[Stored data entries]
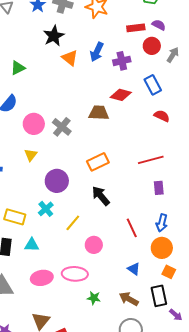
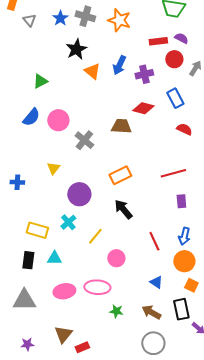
pink circle: (34, 124) -> (58, 120), moved

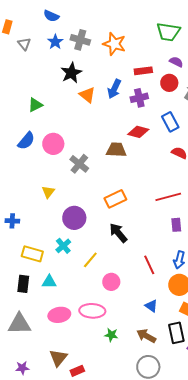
red rectangle: (158, 41) -> (143, 71), moved
blue cross: (17, 182) -> (12, 221), moved

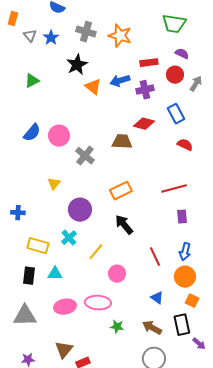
blue star: (55, 42) -> (51, 38), moved
blue arrow: (114, 89) -> (120, 81), turned 48
green triangle: (35, 105) -> (32, 81), moved

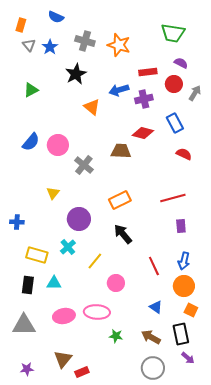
orange rectangle: (13, 19) -> (21, 25), moved
orange triangle: (93, 87) -> (92, 107), moved
purple arrow: (199, 344) -> (188, 358), moved

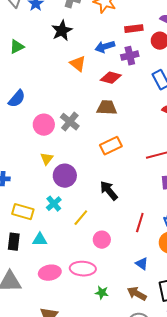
red diamond: (143, 133) -> (111, 78), moved
pink circle: (58, 145) -> (44, 125), moved
yellow triangle: (53, 193) -> (47, 159), moved
orange rectangle: (120, 200) -> (111, 146), moved
red line: (154, 266) -> (140, 223), turned 42

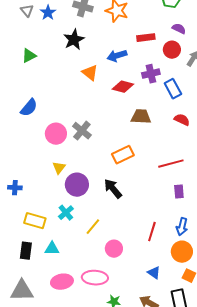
purple cross: (130, 56) -> (151, 74), moved
brown trapezoid: (107, 108) -> (141, 117), moved
black arrow: (109, 191) -> (113, 189), moved

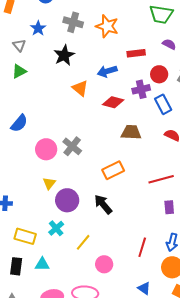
gray triangle: (27, 11) -> (19, 45), moved
red circle: (172, 50) -> (159, 74), moved

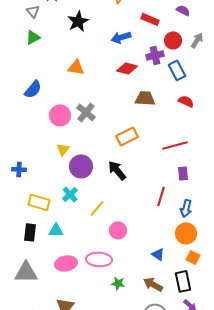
red rectangle: (136, 53) -> (150, 19), turned 30
orange triangle: (80, 88) -> (76, 67), moved, turned -30
red line: (142, 247) -> (161, 196), moved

→ Assignment:
Among the records above, which lines hold the word "triangle"? Copy each one.

→ Solution to the problem:
green triangle: (35, 105) -> (32, 81), moved
orange triangle: (93, 87) -> (92, 107), moved
yellow triangle: (53, 193) -> (47, 159), moved
gray triangle: (27, 11) -> (19, 45), moved
orange triangle: (80, 88) -> (76, 67), moved, turned -30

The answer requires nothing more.